## What is needed
Please give again, word for word, the line that contains "(429, 690) = (336, 492): pink" and every line after it to the end of the data, with no other lines.

- Opening Delimiter -

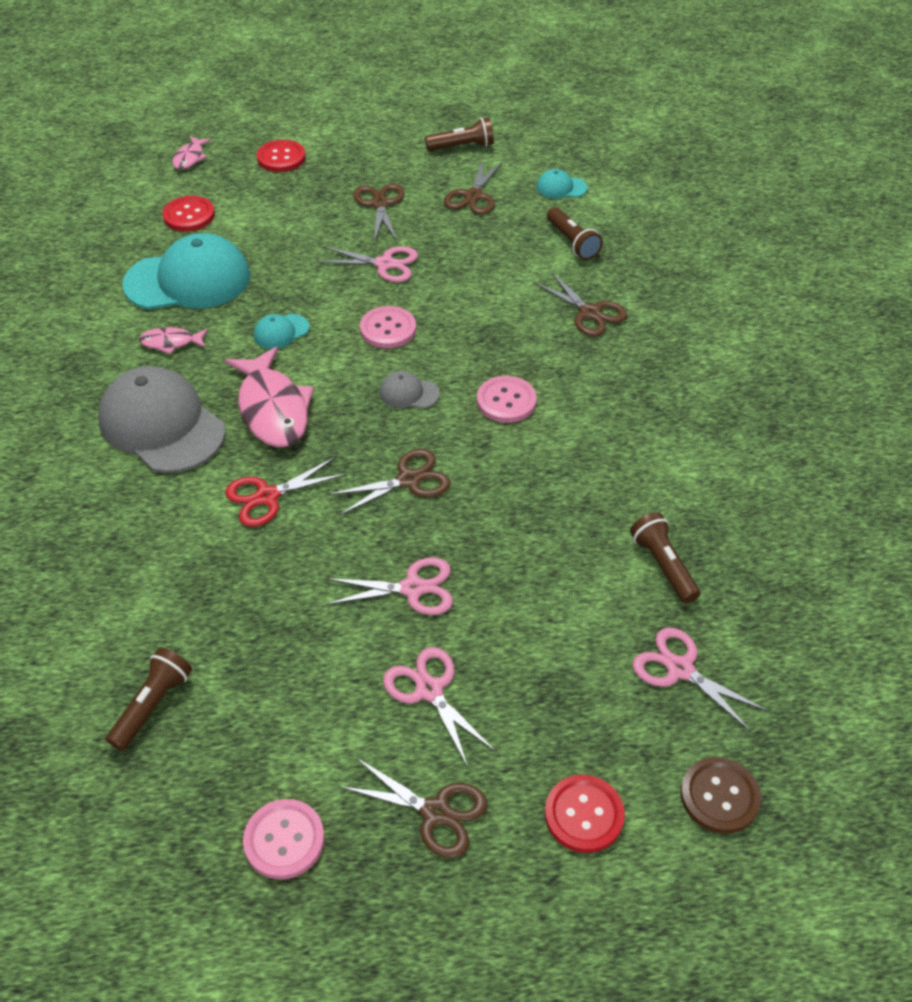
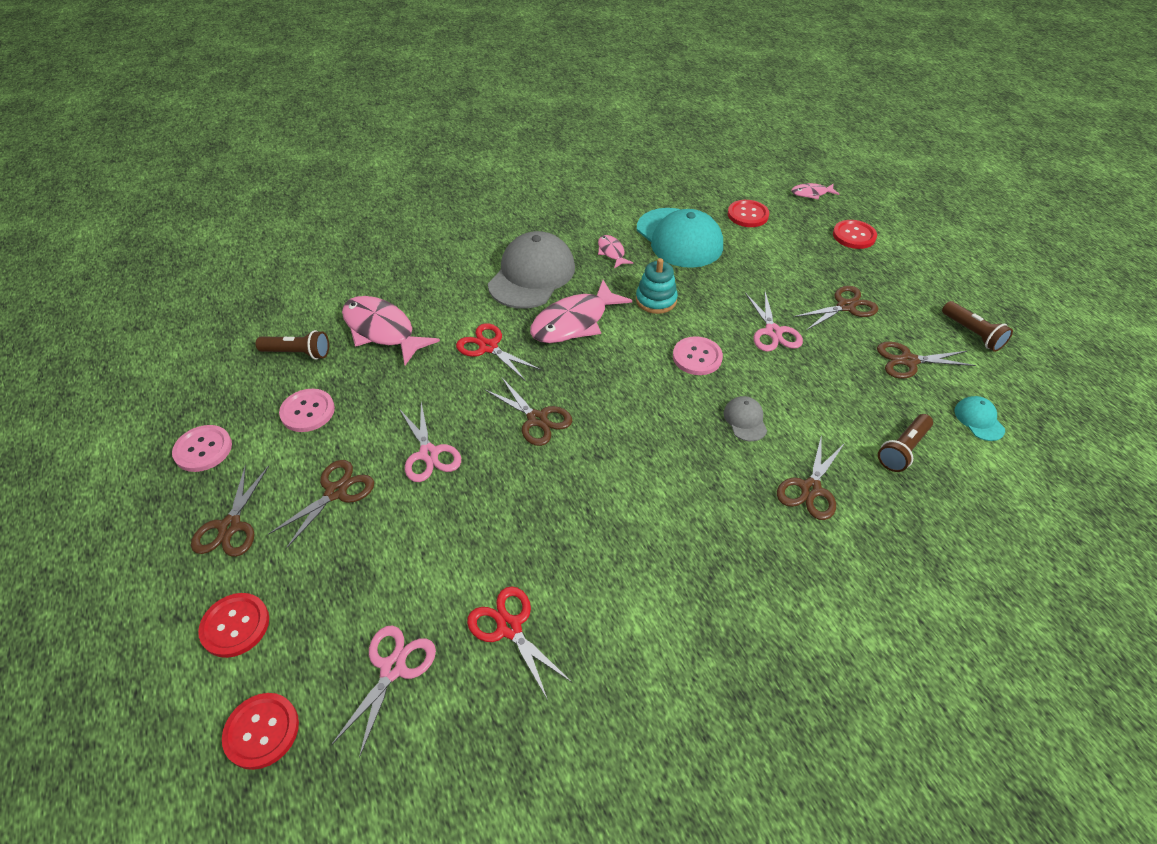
camera: 70 degrees right, 0 degrees up
(168, 600) = (382, 331): none -> pink fish
(281, 332) = (656, 300): turquoise cap -> turquoise stacking toy
(409, 393) = (631, 391): grey cap -> grey cap (745, 420)
(429, 690) = (336, 492): pink scissors -> brown scissors
(506, 401) = (656, 457): pink button -> pink button (307, 411)
(663, 565) = (509, 627): brown flashlight -> red scissors
(719, 796) = (262, 731): brown button -> red button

- Closing Delimiter -

## Answer for the task
(429, 690) = (336, 492): pink scissors -> brown scissors
(506, 401) = (656, 457): pink button -> pink button (307, 411)
(663, 565) = (509, 627): brown flashlight -> red scissors
(719, 796) = (262, 731): brown button -> red button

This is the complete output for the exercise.